From the records below, copy out every line that contains the string "kern". Count a line only if the capitalization matches.

- Data extract -
....
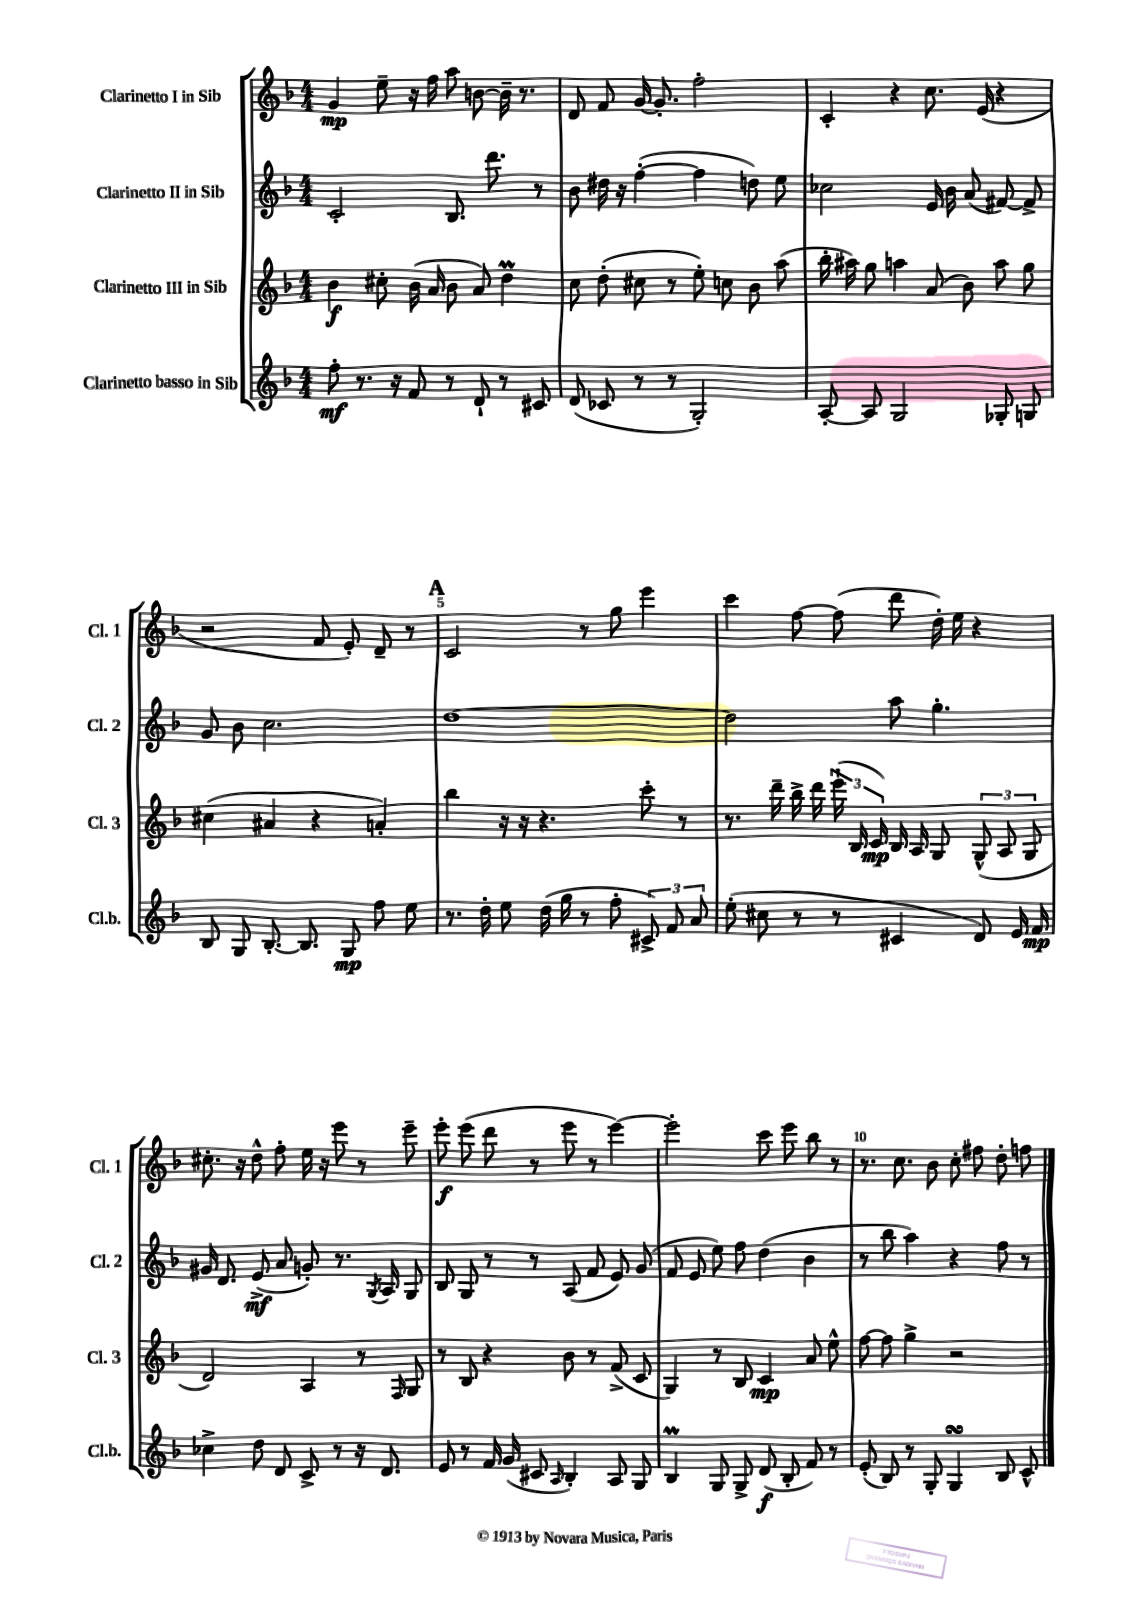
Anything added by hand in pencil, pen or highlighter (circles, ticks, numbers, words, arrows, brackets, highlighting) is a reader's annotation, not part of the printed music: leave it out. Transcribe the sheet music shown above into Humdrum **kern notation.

**kern	**dynam	**kern	**dynam	**kern	**dynam	**kern	**dynam
*part4	*part4	*part3	*part3	*part2	*part2	*part1	*part1
*staff4	*staff4	*staff3	*staff3	*staff2	*staff2	*staff1	*staff1
*I"Clarinetto basso in Sib	*	*I"Clarinetto III in Sib	*	*I"Clarinetto II in Sib	*	*I"Clarinetto I in Sib	*
*I'Cl.b.	*	*I'Cl. 3	*	*I'Cl. 2	*	*I'Cl. 1	*
*clefG2	*	*clefG2	*	*clefG2	*	*clefG2	*
*k[b-]	*	*k[b-]	*	*k[b-]	*	*k[b-]	*
*M4/4	*	*M4/4	*	*M4/4	*	*M4/4	*
=1	=1	=1	=1	=1	=1	=1	=1
8ff'\	mf	4b-\	f	2c'/	.	4g/	mp
8.r	.	.	.	.	.	.	.
.	.	8cc#X'\	.	.	.	8ee~\	.
16r	.	.	.	.	.	.	.
8f/	.	(16b-\	.	.	.	16r	.
.	.	16a/	.	.	.	16ff\	.
8r	.	8b-\	.	8.B-/	.	8aa\	.
8d`/	.	8a/)	.	.	.	[8bn\	.
.	.	.	.	8.ddd\	.	.	.
8r	.	4ddM\	.	.	.	16b~\]	.
.	.	.	.	.	.	8.r	.
8c#X/	.	.	.	8r	.	.	.
=2	=2	=2	=2	=2	=2	=2	=2
(8d/	.	8cc\	.	8b-\	.	8d/	.
8c-X/	.	(8dd'\	.	16dd#X\	.	8f/	.
.	.	.	.	16r	.	.	.
8r	.	8cc#X\	.	([4ff'\	.	[16g/	.
.	.	.	.	.	.	8.g'/]	.
8r	.	8r	.	.	.	.	.
2G'/)	.	8ee'\)	.	4ff\]	.	2ff'\	.
.	.	8ccn\	.	.	.	.	.
.	.	8b-\	.	8ddn\)	.	.	.
.	.	(8aa\	.	8ee\	.	.	.
=3	=3	=3	=3	=3	=3	=3	=3
[8A'/	.	16bb-'\	.	2cc-X\	.	4c'/	.
.	.	16aa#X\)	.	.	.	.	.
8A/]	.	8gg\	.	.	.	.	.
2G/	.	4aan\	.	.	.	4r	.
.	.	(8a/	.	16e/	.	8.cc\	.
.	.	.	.	16b-\	.	.	.
.	.	8b-\)	.	(8a/	.	.	.
.	.	.	.	.	.	(16e/	.
8G-X'/	.	8aa\	.	[8f#X/)	.	4r	.
8Gn/	.	8gg\	.	8f#^/]	.	.	.
!!LO:LB:g=z
=4	=4	=4	=4	=4	=4	=4	=4
8B-/	.	(4cc#X\	.	8g/	.	2r	.
8G/	.	.	.	8b-\	.	.	.
[8.B-'/	.	4a#X/	.	2.cc\	.	.	.
8.B-/]	.	.	.	.	.	.	.
.	.	4r	.	.	.	8f/	.
8G/	mp	.	.	.	.	8e'/)	.
8ff\	.	4an'/)	.	.	.	8d~/	.
8ee\	.	.	.	.	.	8r	.
!!LO:REH:place=s1:t=A
=5	=5	=5	=5	=5	=5	=5	=5
8.r	.	4bb-\	.	[1dd	.	2c/	.
16dd'\	.	.	.	.	.	.	.
8ee\	.	16r	.	.	.	.	.
.	.	16r	.	.	.	.	.
(16dd\	.	4.r	.	.	.	.	.
16gg\	.	.	.	.	.	.	.
8r	.	.	.	.	.	8r	.
8ff'\	.	.	.	.	.	8gg\	.
12c#X^/)	.	8ccc'\	.	.	.	4eee\	.
12f/	.	.	.	.	.	.	.
.	.	8r	.	.	.	.	.
12a/	.	.	.	.	.	.	.
=6	=6	=6	=6	=6	=6	=6	=6
(8ee'\	.	8.r	.	2dd\]	.	4ccc\	.
8cc#X\	.	.	.	.	.	.	.
.	.	16ddd~\	.	.	.	.	.
8r	.	16bb-^\	.	.	.	[8ff\	.
.	.	16ddd\	.	.	.	.	.
8r	.	(24eee`\	.	.	.	(8ff\]	.
.	.	24B-/	.	.	.	.	.
.	.	24c/)	mp	.	.	.	.
4c#X/	.	16B-/	.	8aa\	.	8ddd\	.
.	.	16A/	.	.	.	.	.
.	.	8G/	.	4.gg'\	.	16dd'\)	.
.	.	.	.	.	.	16ee\	.
8d/)	.	(12G^^/	.	.	.	4r	.
.	.	12A/	.	.	.	.	.
16e/	.	.	.	.	.	.	.
.	.	12G/	.	.	.	.	.
16f/	mp	.	.	.	.	.	.
!!LO:LB:g=z
=7	=7	=7	=7	=7	=7	=7	=7
4cc-X^\	.	2d/)	.	16g#X/	.	8.cc#X'\	.
.	.	.	.	8.d/	.	.	.
.	.	.	.	.	.	16r	.
8dd\	.	.	.	(8e^/	mf	8dd^^\	.
8d/	.	.	.	8a/	.	8ff'\	.
8c^/	.	4A/	.	8gn'/)	.	16ee\	.
.	.	.	.	.	.	16r	.
8r	.	.	.	8.r	.	8eee\	.
16r	.	8r	.	.	.	8r	.
.	.	.	.	8qG/	.	.	.
8.d/	.	.	.	16A/	.	.	.
.	.	16qqF/	.	.	.	.	.
.	.	8G/	.	8G/	.	8eee~\	.
=8	=8	=8	=8	=8	=8	=8	=8
8e/	.	8r	.	8B-/	.	8eee'\	f
8r	.	8B-/	.	8G/	.	(8eee\	.
16f/	.	4r	.	8r	.	8ddd\	.
(16g/	.	.	.	.	.	.	.
8c#X/	.	.	.	8r	.	8r	.
16qqA/	.	.	.	.	.	.	.
4B-'/)	.	8b-\	.	(8A/	.	8eee\	.
.	.	8r	.	8f/	.	8r	.
8A/	.	(8f^/	.	8e/)	.	[4eee\)	.
8G/	.	8c/	.	(8g/	.	.	.
=9	=9	=9	=9	=9	=9	=9	=9
4B-M/	.	4G/)	.	8f/	.	2eee'\]	.
.	.	.	.	8e/	.	.	.
8G/	.	8r	.	8ee\)	.	.	.
8G^/	.	8B-/	.	8ff\	.	.	.
(8d/	f	4c/	mp	(4dd\	.	8ccc\	.
8B-'/	.	.	.	.	.	8eee\	.
8f/)	.	8a/	.	4b-\	.	8bb-\	.
8r	.	8ee^^\	.	.	.	8r	.
=10	=10	=10	=10	=10	=10	=10	=10
(8e'/	.	[8ff\	.	8r	.	8.r	.
8B-/)	.	8ff\]	.	8bb-\	.	.	.
.	.	.	.	.	.	8.cc\	.
8r	.	4gg^\	.	4aa\)	.	.	.
8G'/	.	.	.	.	.	8b-\	.
4GsSSS/	.	2r	.	4r	.	8cc'\	.
.	.	.	.	.	.	8ff#X\	.
8B-/	.	.	.	8ff\	.	8dd'\	.
8c^^/	.	.	.	8r	.	8ffn\	.
==	==	==	==	==	==	==	==
*-	*-	*-	*-	*-	*-	*-	*-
....
- Result of the task -
Anything added by hand in pencil, pen or highlighter (circles, ticks, numbers, words, arrows, brackets, highlighting) is a reader's annotation, not part of the printed music: leave it out. Transcribe the sheet music shown above into Humdrum **kern notation.
**kern	**dynam	**kern	**dynam	**kern	**dynam	**kern	**dynam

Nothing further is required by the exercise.